▶ Problem requirements
Make a verbatim copy of the records; pictures stay out.

▶ Data records
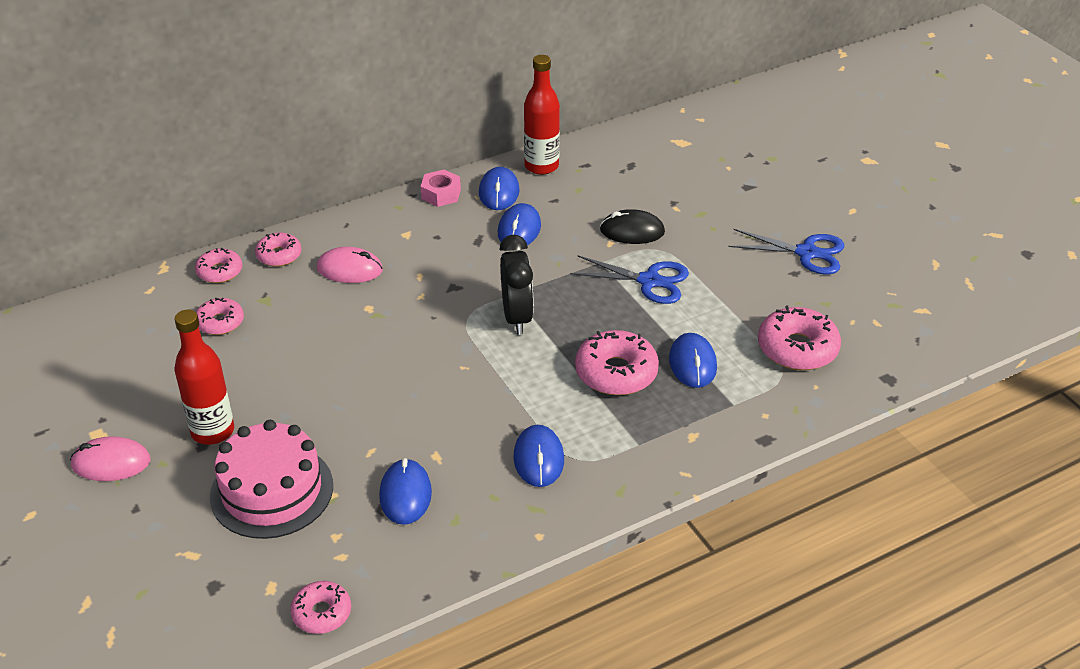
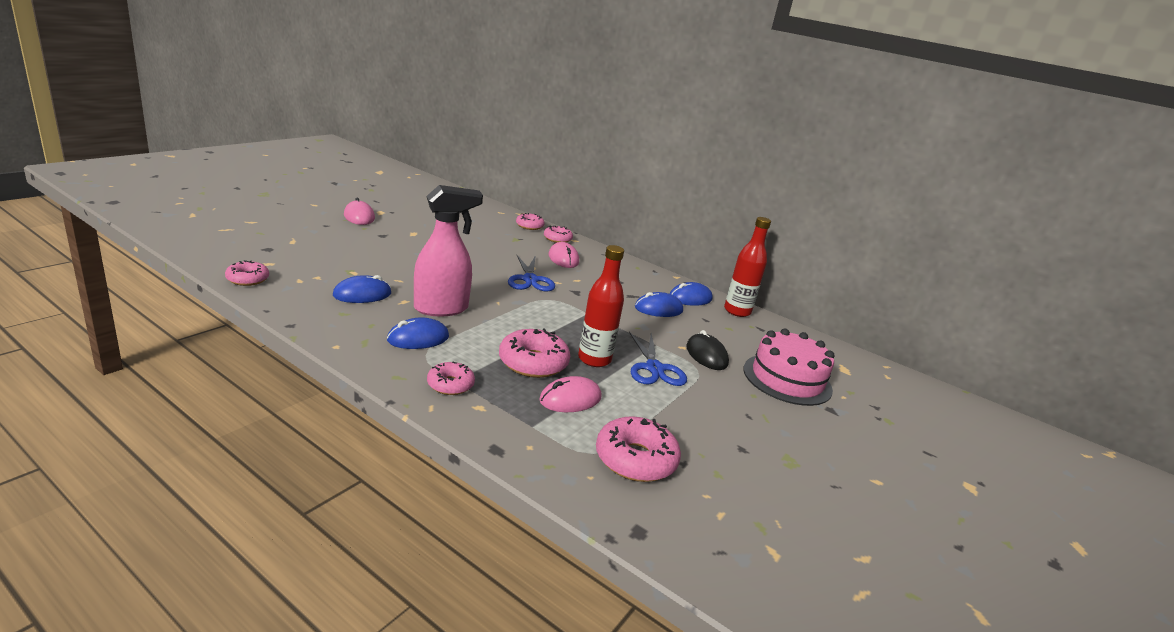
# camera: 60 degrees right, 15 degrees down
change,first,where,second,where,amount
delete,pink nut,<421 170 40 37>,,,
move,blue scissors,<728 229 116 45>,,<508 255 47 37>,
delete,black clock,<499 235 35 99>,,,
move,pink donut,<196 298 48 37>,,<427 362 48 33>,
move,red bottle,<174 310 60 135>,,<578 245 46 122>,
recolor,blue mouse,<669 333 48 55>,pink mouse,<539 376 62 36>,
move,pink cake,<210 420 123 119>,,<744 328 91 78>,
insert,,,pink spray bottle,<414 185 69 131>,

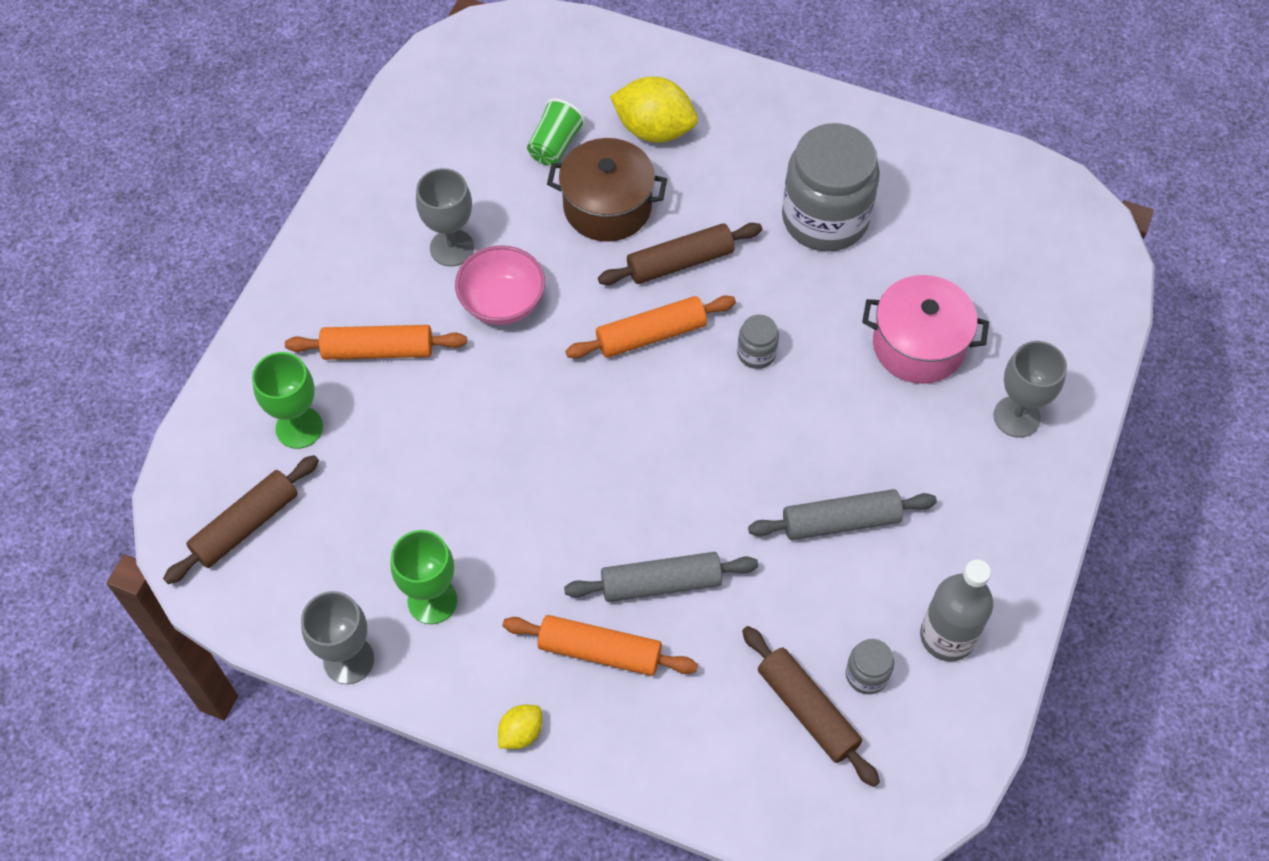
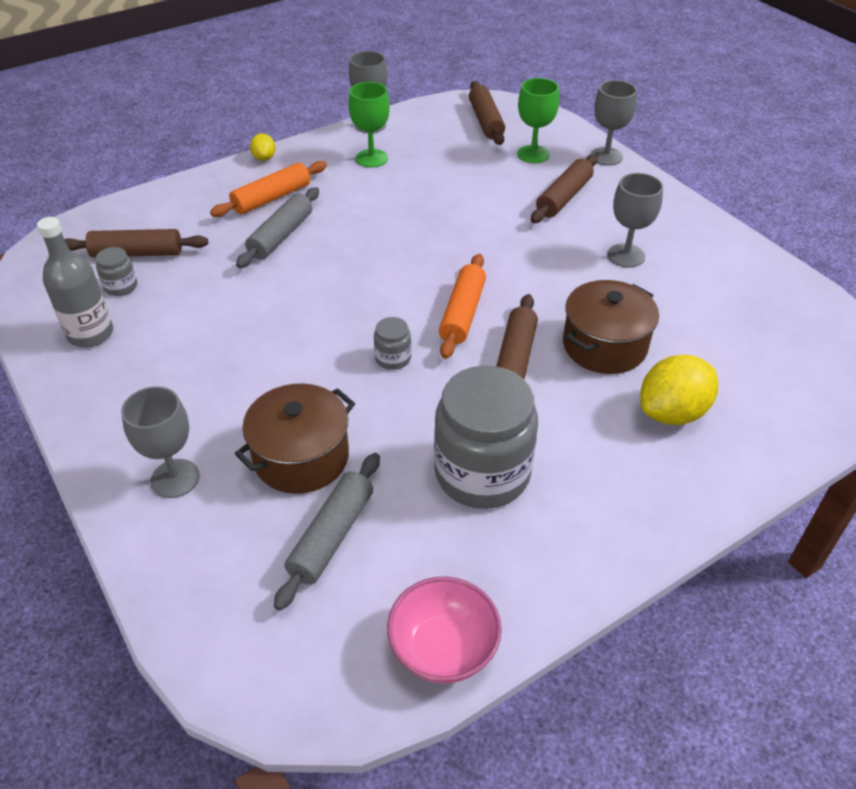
# camera: 125 degrees right, 15 degrees down
change,first,where,second,where,amount
delete,green cup,<527 98 59 68>,,,
move,pink bowl,<455 245 90 80>,,<387 576 115 107>,
recolor,pink pot,<862 275 127 109>,brown pot,<235 383 120 111>,
recolor,orange rolling pin,<285 325 182 35>,brown rolling pin,<531 155 67 68>,
move,grey rolling pin,<748 489 189 51>,,<274 453 106 158>,
insert,,,grey goblet,<590 80 47 86>,

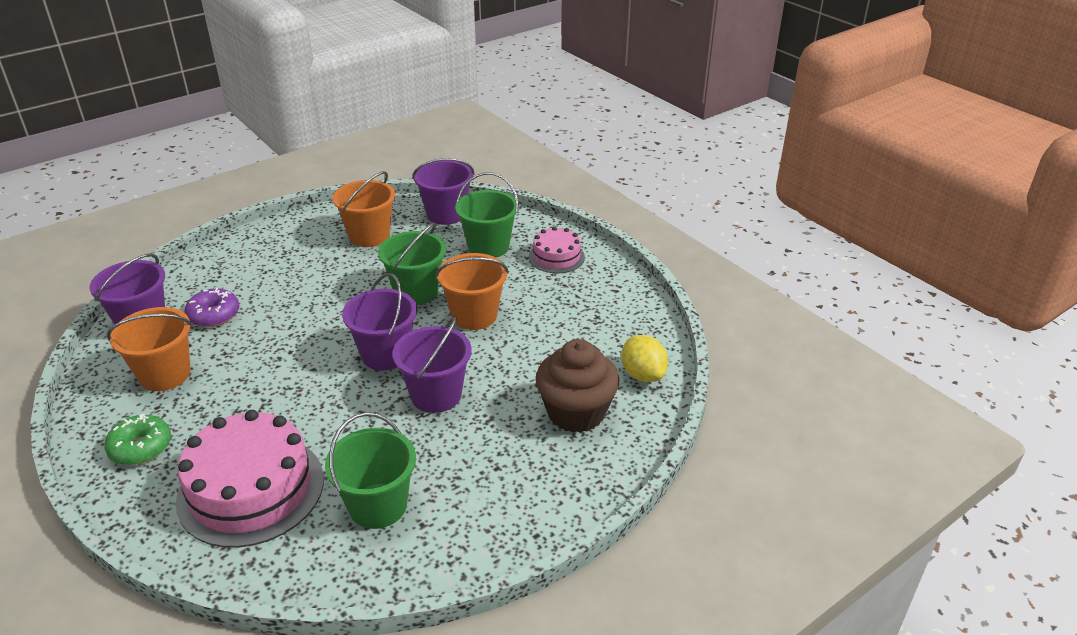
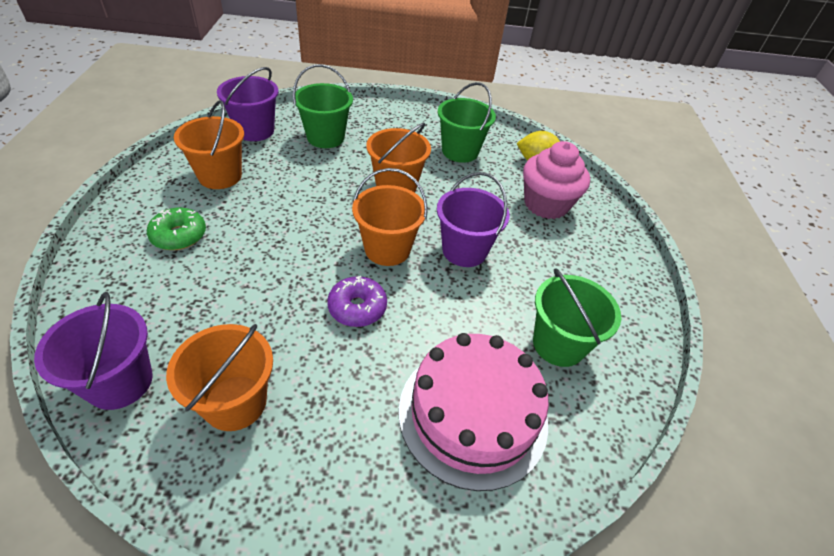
# camera: 55 degrees left, 10 degrees up
change,first,where,second,where,amount
move,green bucket,<378 222 68 83>,,<437 82 59 81>,
delete,pink cake,<529 226 56 47>,,,
recolor,purple bucket,<342 273 75 98>,orange bucket,<352 168 76 98>,
move,purple donut,<184 288 55 39>,,<327 276 60 51>,
recolor,brown cupcake,<536 339 83 94>,pink cupcake,<523 141 67 78>,
move,green donut,<104 414 67 51>,,<147 208 59 42>,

▶ Exercise result
# camera: 60 degrees right, 15 degrees down
change,first,where,second,where,amount
delete,pink nut,<421 170 40 37>,,,
move,blue scissors,<728 229 116 45>,,<508 255 47 37>,
delete,black clock,<499 235 35 99>,,,
move,pink donut,<196 298 48 37>,,<427 362 48 33>,
move,red bottle,<174 310 60 135>,,<578 245 46 122>,
recolor,blue mouse,<669 333 48 55>,pink mouse,<539 376 62 36>,
move,pink cake,<210 420 123 119>,,<744 328 91 78>,
insert,,,pink spray bottle,<414 185 69 131>,

# camera: 125 degrees right, 15 degrees down
change,first,where,second,where,amount
delete,green cup,<527 98 59 68>,,,
move,pink bowl,<455 245 90 80>,,<387 576 115 107>,
recolor,pink pot,<862 275 127 109>,brown pot,<235 383 120 111>,
recolor,orange rolling pin,<285 325 182 35>,brown rolling pin,<531 155 67 68>,
move,grey rolling pin,<748 489 189 51>,,<274 453 106 158>,
insert,,,grey goblet,<590 80 47 86>,

# camera: 55 degrees left, 10 degrees up
change,first,where,second,where,amount
move,green bucket,<378 222 68 83>,,<437 82 59 81>,
delete,pink cake,<529 226 56 47>,,,
recolor,purple bucket,<342 273 75 98>,orange bucket,<352 168 76 98>,
move,purple donut,<184 288 55 39>,,<327 276 60 51>,
recolor,brown cupcake,<536 339 83 94>,pink cupcake,<523 141 67 78>,
move,green donut,<104 414 67 51>,,<147 208 59 42>,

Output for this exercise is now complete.